▶ [Version comparison data]
▼▼▼

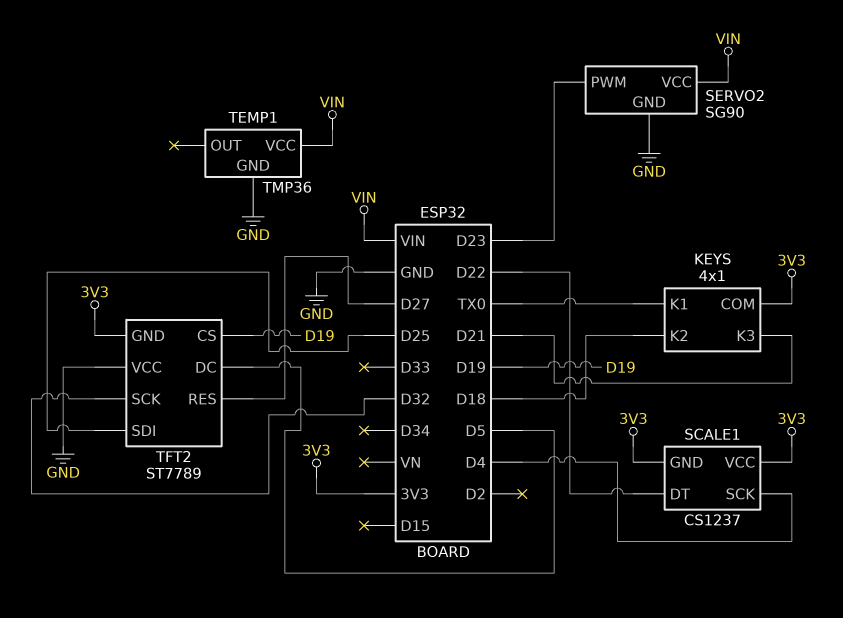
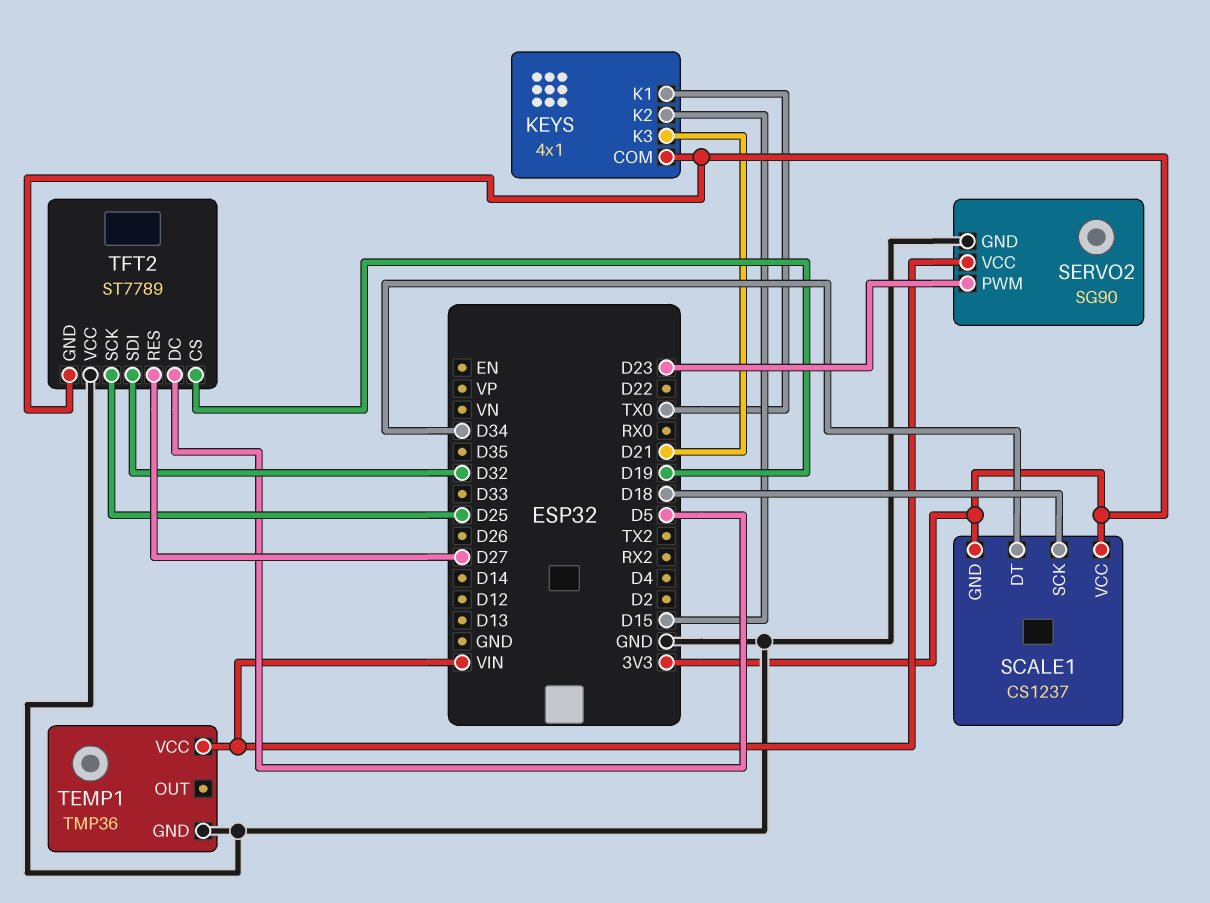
KEYS pin K2: D18 -> D15
SCALE1 pin DT: D22 -> D34
SCALE1 pin SCK: D4 -> D18
TFT2 pin SCK: D32 -> D25
TFT2 pin SDI: D25 -> D32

▲▲▲

▶ [Assignment] Your copy should match the records above exactly, apart from the pictures, which stay out.

▶ [Your response]
KEYS pin K2: D18 -> D15
SCALE1 pin DT: D22 -> D34
SCALE1 pin SCK: D4 -> D18
TFT2 pin SCK: D32 -> D25
TFT2 pin SDI: D25 -> D32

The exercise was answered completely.